┏━━

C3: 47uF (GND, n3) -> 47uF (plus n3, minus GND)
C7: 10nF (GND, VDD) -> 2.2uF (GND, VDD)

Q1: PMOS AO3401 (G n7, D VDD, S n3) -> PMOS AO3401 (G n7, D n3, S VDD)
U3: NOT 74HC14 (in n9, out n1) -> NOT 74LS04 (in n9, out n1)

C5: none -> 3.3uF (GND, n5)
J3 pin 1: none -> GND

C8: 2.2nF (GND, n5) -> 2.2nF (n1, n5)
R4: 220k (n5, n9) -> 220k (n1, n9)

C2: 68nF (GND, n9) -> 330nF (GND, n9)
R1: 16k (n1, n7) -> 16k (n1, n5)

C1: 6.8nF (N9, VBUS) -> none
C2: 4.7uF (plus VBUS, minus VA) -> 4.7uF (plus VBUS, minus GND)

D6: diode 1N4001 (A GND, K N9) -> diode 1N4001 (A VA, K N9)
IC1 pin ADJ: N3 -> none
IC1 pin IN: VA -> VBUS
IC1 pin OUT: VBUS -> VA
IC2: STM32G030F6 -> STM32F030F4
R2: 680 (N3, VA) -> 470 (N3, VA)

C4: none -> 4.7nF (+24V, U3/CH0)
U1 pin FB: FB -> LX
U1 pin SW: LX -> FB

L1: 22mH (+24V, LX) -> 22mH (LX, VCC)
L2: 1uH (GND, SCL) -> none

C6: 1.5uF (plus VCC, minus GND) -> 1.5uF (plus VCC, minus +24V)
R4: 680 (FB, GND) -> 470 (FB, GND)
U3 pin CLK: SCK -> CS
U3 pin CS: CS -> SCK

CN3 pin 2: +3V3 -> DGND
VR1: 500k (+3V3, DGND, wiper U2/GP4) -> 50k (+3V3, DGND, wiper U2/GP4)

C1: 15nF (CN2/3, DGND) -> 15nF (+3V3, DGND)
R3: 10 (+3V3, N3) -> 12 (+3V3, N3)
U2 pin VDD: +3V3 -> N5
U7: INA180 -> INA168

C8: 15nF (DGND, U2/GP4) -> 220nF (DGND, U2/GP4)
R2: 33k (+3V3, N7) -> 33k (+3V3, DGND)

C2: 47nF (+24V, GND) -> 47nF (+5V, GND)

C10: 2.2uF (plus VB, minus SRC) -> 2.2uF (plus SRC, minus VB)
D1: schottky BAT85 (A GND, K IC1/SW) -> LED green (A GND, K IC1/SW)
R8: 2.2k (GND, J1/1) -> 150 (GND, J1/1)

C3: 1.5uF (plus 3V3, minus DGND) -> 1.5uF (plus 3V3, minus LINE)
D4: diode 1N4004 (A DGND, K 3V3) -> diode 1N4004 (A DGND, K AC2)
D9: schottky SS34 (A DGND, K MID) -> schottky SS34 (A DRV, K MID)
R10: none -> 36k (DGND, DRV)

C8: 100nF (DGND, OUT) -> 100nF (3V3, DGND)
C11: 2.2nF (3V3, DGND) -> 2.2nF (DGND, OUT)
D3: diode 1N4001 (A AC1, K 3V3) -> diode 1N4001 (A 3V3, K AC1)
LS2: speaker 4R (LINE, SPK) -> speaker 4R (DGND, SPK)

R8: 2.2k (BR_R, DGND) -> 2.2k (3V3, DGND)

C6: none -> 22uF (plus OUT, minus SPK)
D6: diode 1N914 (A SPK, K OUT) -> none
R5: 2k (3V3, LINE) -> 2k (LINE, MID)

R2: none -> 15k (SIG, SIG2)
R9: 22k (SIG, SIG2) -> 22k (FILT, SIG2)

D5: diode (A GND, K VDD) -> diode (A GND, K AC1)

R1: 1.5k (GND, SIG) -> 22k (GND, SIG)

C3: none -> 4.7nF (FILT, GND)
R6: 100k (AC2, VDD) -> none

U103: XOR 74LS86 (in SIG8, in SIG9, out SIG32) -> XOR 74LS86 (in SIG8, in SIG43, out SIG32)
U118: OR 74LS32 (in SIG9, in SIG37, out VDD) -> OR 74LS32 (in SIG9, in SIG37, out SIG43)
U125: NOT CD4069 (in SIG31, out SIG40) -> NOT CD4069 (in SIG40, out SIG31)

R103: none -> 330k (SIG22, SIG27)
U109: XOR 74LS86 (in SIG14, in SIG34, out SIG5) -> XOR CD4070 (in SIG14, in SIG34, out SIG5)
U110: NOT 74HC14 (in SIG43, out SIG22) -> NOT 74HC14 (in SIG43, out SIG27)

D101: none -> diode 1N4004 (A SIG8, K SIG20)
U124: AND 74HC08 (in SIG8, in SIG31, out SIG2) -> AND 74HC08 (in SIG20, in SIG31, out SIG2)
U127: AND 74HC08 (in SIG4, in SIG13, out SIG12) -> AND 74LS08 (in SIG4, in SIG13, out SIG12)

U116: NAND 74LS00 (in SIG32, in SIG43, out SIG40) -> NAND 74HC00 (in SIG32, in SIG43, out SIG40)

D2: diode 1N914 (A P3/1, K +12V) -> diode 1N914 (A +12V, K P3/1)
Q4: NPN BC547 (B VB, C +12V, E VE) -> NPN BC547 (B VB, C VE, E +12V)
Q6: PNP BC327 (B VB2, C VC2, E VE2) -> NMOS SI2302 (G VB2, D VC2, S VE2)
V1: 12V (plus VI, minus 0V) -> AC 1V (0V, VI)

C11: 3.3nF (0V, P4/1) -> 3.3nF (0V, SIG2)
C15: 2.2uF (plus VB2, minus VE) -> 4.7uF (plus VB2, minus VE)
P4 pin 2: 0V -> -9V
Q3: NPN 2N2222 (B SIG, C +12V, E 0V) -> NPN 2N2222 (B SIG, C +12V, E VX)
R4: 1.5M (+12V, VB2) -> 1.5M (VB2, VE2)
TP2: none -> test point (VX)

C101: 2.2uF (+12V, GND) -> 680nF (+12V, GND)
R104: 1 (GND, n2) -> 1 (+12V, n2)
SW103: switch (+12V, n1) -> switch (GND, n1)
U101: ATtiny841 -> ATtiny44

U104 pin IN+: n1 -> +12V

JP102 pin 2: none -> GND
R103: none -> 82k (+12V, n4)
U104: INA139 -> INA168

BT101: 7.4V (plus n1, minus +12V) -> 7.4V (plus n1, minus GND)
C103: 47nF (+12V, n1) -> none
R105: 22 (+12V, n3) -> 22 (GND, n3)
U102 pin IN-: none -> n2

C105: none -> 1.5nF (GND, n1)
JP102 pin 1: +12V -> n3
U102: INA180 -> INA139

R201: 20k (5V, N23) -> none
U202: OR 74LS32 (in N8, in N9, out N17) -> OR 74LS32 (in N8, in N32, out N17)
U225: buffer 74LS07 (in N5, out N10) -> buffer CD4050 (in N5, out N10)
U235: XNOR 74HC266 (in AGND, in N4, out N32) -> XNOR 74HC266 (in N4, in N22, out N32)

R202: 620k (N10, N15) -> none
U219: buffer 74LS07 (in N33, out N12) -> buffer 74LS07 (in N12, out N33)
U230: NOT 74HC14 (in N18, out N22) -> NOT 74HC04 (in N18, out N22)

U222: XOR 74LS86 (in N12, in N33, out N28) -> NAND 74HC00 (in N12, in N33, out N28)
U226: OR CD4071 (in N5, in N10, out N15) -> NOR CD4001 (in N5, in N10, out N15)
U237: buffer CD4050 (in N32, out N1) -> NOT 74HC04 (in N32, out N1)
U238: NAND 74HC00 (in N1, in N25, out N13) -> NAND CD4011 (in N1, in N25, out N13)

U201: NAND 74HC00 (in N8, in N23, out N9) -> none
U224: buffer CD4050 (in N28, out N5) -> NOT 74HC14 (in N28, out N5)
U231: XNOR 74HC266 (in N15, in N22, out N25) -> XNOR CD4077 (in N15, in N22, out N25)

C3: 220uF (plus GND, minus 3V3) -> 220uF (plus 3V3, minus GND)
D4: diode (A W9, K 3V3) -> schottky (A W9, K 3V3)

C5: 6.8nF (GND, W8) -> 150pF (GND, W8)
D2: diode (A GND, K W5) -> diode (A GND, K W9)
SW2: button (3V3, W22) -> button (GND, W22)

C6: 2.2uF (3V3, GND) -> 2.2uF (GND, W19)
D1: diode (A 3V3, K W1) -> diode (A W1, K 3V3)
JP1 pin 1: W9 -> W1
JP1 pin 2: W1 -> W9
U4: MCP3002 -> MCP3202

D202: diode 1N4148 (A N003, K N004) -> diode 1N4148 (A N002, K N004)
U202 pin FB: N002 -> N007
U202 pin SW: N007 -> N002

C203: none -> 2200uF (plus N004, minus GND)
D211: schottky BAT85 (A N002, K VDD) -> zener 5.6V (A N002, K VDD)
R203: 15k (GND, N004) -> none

┗━━

Work order: Only the lines from the first line of the records through the one containing "R2: 33k (+3V3, N7) -> 33k (+3V3, DGND)" should be reproduced, exactly, with both of them included.

Final answer:
C3: 47uF (GND, n3) -> 47uF (plus n3, minus GND)
C7: 10nF (GND, VDD) -> 2.2uF (GND, VDD)

Q1: PMOS AO3401 (G n7, D VDD, S n3) -> PMOS AO3401 (G n7, D n3, S VDD)
U3: NOT 74HC14 (in n9, out n1) -> NOT 74LS04 (in n9, out n1)

C5: none -> 3.3uF (GND, n5)
J3 pin 1: none -> GND

C8: 2.2nF (GND, n5) -> 2.2nF (n1, n5)
R4: 220k (n5, n9) -> 220k (n1, n9)

C2: 68nF (GND, n9) -> 330nF (GND, n9)
R1: 16k (n1, n7) -> 16k (n1, n5)

C1: 6.8nF (N9, VBUS) -> none
C2: 4.7uF (plus VBUS, minus VA) -> 4.7uF (plus VBUS, minus GND)

D6: diode 1N4001 (A GND, K N9) -> diode 1N4001 (A VA, K N9)
IC1 pin ADJ: N3 -> none
IC1 pin IN: VA -> VBUS
IC1 pin OUT: VBUS -> VA
IC2: STM32G030F6 -> STM32F030F4
R2: 680 (N3, VA) -> 470 (N3, VA)

C4: none -> 4.7nF (+24V, U3/CH0)
U1 pin FB: FB -> LX
U1 pin SW: LX -> FB

L1: 22mH (+24V, LX) -> 22mH (LX, VCC)
L2: 1uH (GND, SCL) -> none

C6: 1.5uF (plus VCC, minus GND) -> 1.5uF (plus VCC, minus +24V)
R4: 680 (FB, GND) -> 470 (FB, GND)
U3 pin CLK: SCK -> CS
U3 pin CS: CS -> SCK

CN3 pin 2: +3V3 -> DGND
VR1: 500k (+3V3, DGND, wiper U2/GP4) -> 50k (+3V3, DGND, wiper U2/GP4)

C1: 15nF (CN2/3, DGND) -> 15nF (+3V3, DGND)
R3: 10 (+3V3, N3) -> 12 (+3V3, N3)
U2 pin VDD: +3V3 -> N5
U7: INA180 -> INA168

C8: 15nF (DGND, U2/GP4) -> 220nF (DGND, U2/GP4)
R2: 33k (+3V3, N7) -> 33k (+3V3, DGND)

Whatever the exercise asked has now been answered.